-- SOURCE MATERIAL --
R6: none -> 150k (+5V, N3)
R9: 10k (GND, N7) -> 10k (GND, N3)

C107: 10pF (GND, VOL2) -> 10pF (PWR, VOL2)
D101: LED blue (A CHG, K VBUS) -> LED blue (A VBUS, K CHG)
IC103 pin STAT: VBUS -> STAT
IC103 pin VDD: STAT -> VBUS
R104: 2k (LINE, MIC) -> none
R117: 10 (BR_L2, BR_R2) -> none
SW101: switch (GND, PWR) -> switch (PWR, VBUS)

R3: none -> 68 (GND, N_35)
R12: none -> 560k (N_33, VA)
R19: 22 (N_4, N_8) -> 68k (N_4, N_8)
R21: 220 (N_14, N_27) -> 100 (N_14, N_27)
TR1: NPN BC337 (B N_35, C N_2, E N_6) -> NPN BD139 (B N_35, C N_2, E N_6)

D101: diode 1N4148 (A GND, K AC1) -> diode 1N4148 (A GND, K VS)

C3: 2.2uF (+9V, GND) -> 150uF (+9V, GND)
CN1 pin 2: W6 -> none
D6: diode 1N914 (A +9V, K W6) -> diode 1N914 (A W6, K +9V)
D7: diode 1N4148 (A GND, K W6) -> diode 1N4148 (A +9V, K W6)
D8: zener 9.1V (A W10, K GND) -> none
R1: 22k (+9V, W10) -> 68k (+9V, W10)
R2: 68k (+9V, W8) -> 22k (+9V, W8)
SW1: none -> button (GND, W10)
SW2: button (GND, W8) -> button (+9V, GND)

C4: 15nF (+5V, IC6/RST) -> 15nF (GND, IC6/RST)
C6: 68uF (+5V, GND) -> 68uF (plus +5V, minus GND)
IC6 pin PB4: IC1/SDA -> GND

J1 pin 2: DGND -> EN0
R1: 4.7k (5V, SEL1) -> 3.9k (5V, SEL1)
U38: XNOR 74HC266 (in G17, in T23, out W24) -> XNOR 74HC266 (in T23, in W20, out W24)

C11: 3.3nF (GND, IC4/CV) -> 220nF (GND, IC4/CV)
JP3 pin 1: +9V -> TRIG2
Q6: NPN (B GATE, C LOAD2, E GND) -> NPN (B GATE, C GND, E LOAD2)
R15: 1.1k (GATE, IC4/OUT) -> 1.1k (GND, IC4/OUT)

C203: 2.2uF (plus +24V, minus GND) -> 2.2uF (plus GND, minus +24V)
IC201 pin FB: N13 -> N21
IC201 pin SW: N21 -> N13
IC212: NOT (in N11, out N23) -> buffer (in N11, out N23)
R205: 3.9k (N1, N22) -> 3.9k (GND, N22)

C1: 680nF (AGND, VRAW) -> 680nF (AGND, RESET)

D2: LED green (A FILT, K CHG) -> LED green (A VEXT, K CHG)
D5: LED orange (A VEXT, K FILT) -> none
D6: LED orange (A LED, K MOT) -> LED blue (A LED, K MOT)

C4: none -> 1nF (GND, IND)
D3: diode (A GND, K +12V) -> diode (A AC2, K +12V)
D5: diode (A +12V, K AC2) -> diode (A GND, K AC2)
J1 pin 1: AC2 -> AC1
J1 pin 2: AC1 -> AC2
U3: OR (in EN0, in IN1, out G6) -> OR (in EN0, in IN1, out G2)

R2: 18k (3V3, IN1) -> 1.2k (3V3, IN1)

-- EXERCISE BRIEF --
For this exercise, all the data must be repeated exactly.

-- RESULT OF THIS EXERCISE --
R6: none -> 150k (+5V, N3)
R9: 10k (GND, N7) -> 10k (GND, N3)

C107: 10pF (GND, VOL2) -> 10pF (PWR, VOL2)
D101: LED blue (A CHG, K VBUS) -> LED blue (A VBUS, K CHG)
IC103 pin STAT: VBUS -> STAT
IC103 pin VDD: STAT -> VBUS
R104: 2k (LINE, MIC) -> none
R117: 10 (BR_L2, BR_R2) -> none
SW101: switch (GND, PWR) -> switch (PWR, VBUS)

R3: none -> 68 (GND, N_35)
R12: none -> 560k (N_33, VA)
R19: 22 (N_4, N_8) -> 68k (N_4, N_8)
R21: 220 (N_14, N_27) -> 100 (N_14, N_27)
TR1: NPN BC337 (B N_35, C N_2, E N_6) -> NPN BD139 (B N_35, C N_2, E N_6)

D101: diode 1N4148 (A GND, K AC1) -> diode 1N4148 (A GND, K VS)

C3: 2.2uF (+9V, GND) -> 150uF (+9V, GND)
CN1 pin 2: W6 -> none
D6: diode 1N914 (A +9V, K W6) -> diode 1N914 (A W6, K +9V)
D7: diode 1N4148 (A GND, K W6) -> diode 1N4148 (A +9V, K W6)
D8: zener 9.1V (A W10, K GND) -> none
R1: 22k (+9V, W10) -> 68k (+9V, W10)
R2: 68k (+9V, W8) -> 22k (+9V, W8)
SW1: none -> button (GND, W10)
SW2: button (GND, W8) -> button (+9V, GND)

C4: 15nF (+5V, IC6/RST) -> 15nF (GND, IC6/RST)
C6: 68uF (+5V, GND) -> 68uF (plus +5V, minus GND)
IC6 pin PB4: IC1/SDA -> GND

J1 pin 2: DGND -> EN0
R1: 4.7k (5V, SEL1) -> 3.9k (5V, SEL1)
U38: XNOR 74HC266 (in G17, in T23, out W24) -> XNOR 74HC266 (in T23, in W20, out W24)

C11: 3.3nF (GND, IC4/CV) -> 220nF (GND, IC4/CV)
JP3 pin 1: +9V -> TRIG2
Q6: NPN (B GATE, C LOAD2, E GND) -> NPN (B GATE, C GND, E LOAD2)
R15: 1.1k (GATE, IC4/OUT) -> 1.1k (GND, IC4/OUT)

C203: 2.2uF (plus +24V, minus GND) -> 2.2uF (plus GND, minus +24V)
IC201 pin FB: N13 -> N21
IC201 pin SW: N21 -> N13
IC212: NOT (in N11, out N23) -> buffer (in N11, out N23)
R205: 3.9k (N1, N22) -> 3.9k (GND, N22)

C1: 680nF (AGND, VRAW) -> 680nF (AGND, RESET)

D2: LED green (A FILT, K CHG) -> LED green (A VEXT, K CHG)
D5: LED orange (A VEXT, K FILT) -> none
D6: LED orange (A LED, K MOT) -> LED blue (A LED, K MOT)

C4: none -> 1nF (GND, IND)
D3: diode (A GND, K +12V) -> diode (A AC2, K +12V)
D5: diode (A +12V, K AC2) -> diode (A GND, K AC2)
J1 pin 1: AC2 -> AC1
J1 pin 2: AC1 -> AC2
U3: OR (in EN0, in IN1, out G6) -> OR (in EN0, in IN1, out G2)

R2: 18k (3V3, IN1) -> 1.2k (3V3, IN1)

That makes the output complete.